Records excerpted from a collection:
═══

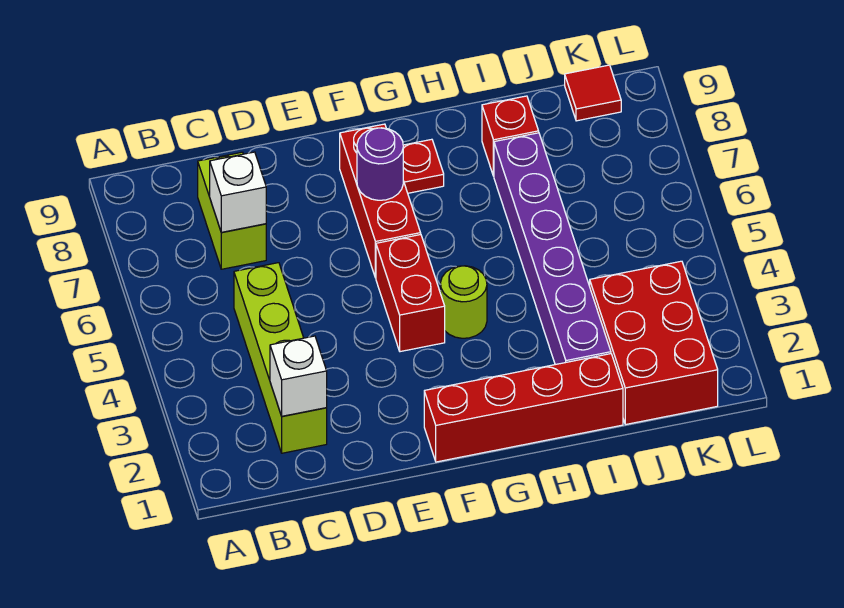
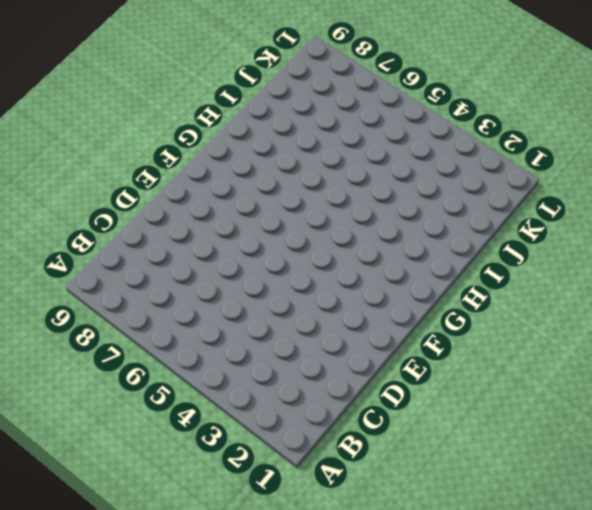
none -> lime brick C2:C5 level 1
none -> lime brick C7:C8 level 1
none -> red brick F1:I1 level 1

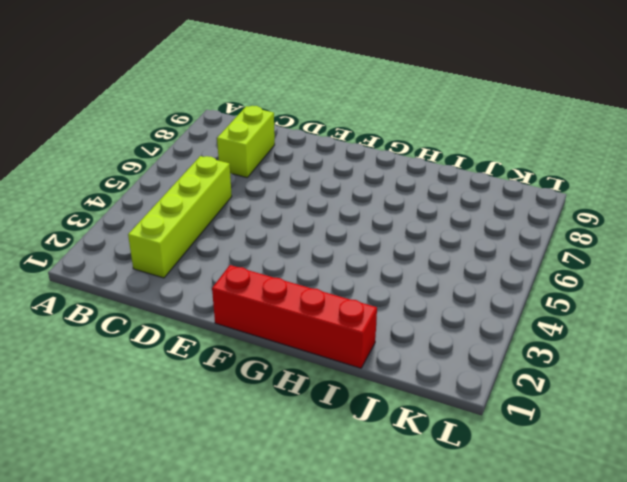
none -> red brick F4:F5 level 1
none -> red brick F6:F8 level 1
none -> lime round brick G4 level 1

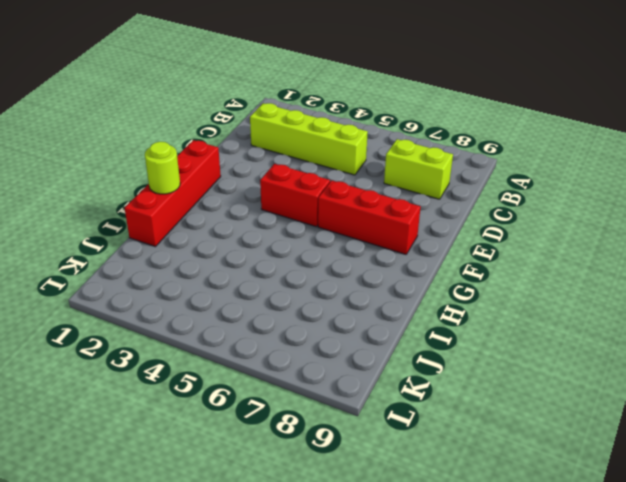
lime round brick H1 level 2 -> lime round brick G4 level 1
none -> red plate G8 level 1
none -> purple brick I2:I7 level 1
none -> red brick I8 level 1

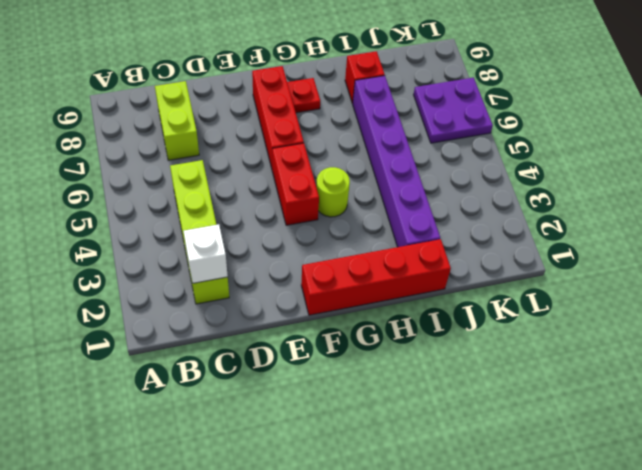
purple plate K6:L7 level 1 -> none
none -> red brick J1:K3 level 1
none -> red tile K9 level 1
none -> white brick C7 level 2

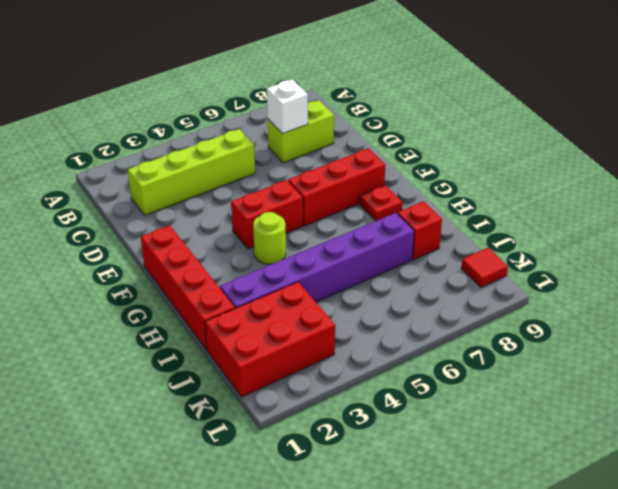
none -> white brick C2 level 2
none -> purple round brick F7 level 2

═══

## Assigned task:
Return exactly the lines from the one containing "none -> red brick I8 level 1" through the end of the records, leaving out every picture.

## Solution:
none -> red brick I8 level 1

purple plate K6:L7 level 1 -> none
none -> red brick J1:K3 level 1
none -> red tile K9 level 1
none -> white brick C7 level 2

none -> white brick C2 level 2
none -> purple round brick F7 level 2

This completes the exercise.